**EXERCISE OBJECTIVE**
Without changing a word, repeat the data, and include no pictures.

[Scene change data]
· · · · ·
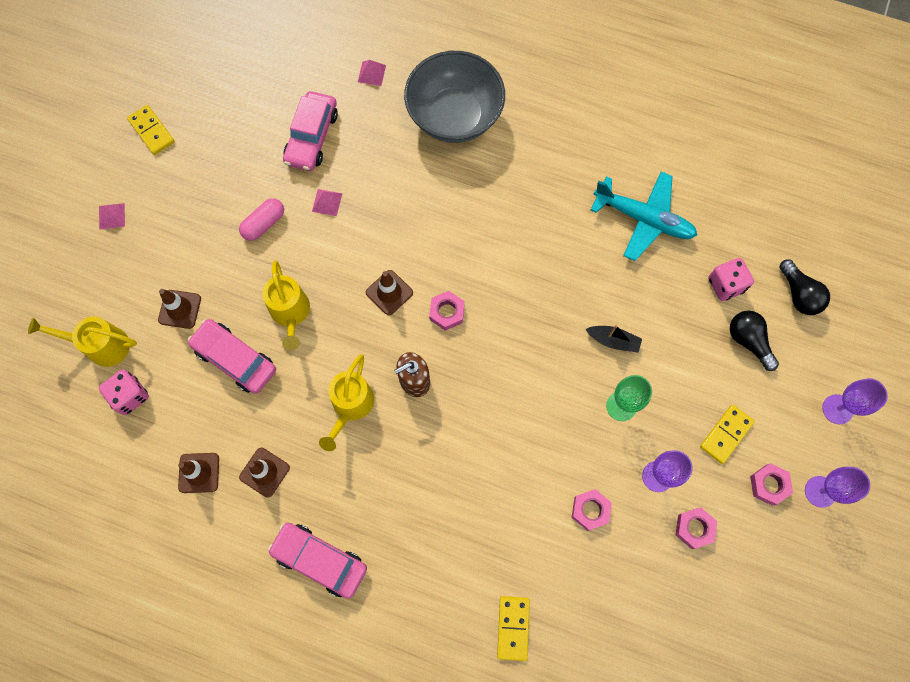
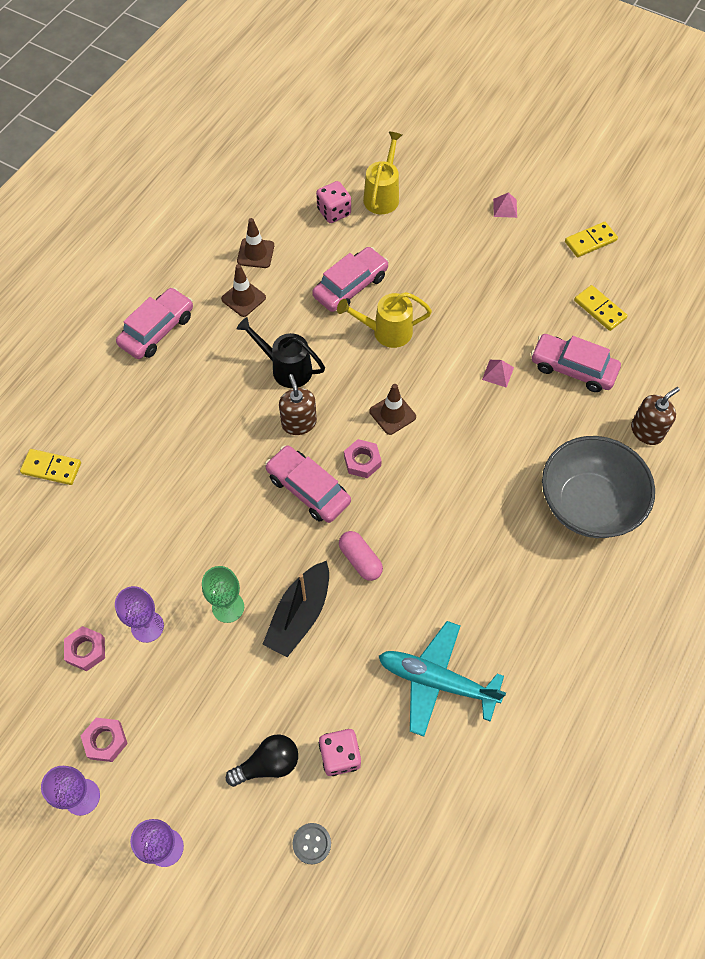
camera: 100 degrees right, 10 degrees down
(180, 309) = (406, 250): brown traffic cone -> none
(264, 224) = (481, 319): pink capsule -> pink capsule (360, 560)
(350, 407) = (286, 368): yellow watering can -> black watering can
(371, 73) = (646, 431): pink pyramid -> brown soap dispenser
(486, 357) = (308, 489): none -> pink car
(590, 510) = (133, 555): pink nut -> none
(613, 341) = (299, 615): black boat -> black boat, size x1.71
(644, 219) = (436, 681): turquoise plane -> turquoise plane turned 75 degrees clockwise
(726, 434) = (170, 709): yellow domino -> yellow domino (599, 309)
(799, 294) = (311, 843): black light bulb -> grey button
· · · · ·
**OUTPUT FOR THIS EXERCISE**
camera: 100 degrees right, 10 degrees down
(180, 309) = (406, 250): brown traffic cone -> none
(264, 224) = (481, 319): pink capsule -> pink capsule (360, 560)
(350, 407) = (286, 368): yellow watering can -> black watering can
(371, 73) = (646, 431): pink pyramid -> brown soap dispenser
(486, 357) = (308, 489): none -> pink car
(590, 510) = (133, 555): pink nut -> none
(613, 341) = (299, 615): black boat -> black boat, size x1.71
(644, 219) = (436, 681): turquoise plane -> turquoise plane turned 75 degrees clockwise
(726, 434) = (170, 709): yellow domino -> yellow domino (599, 309)
(799, 294) = (311, 843): black light bulb -> grey button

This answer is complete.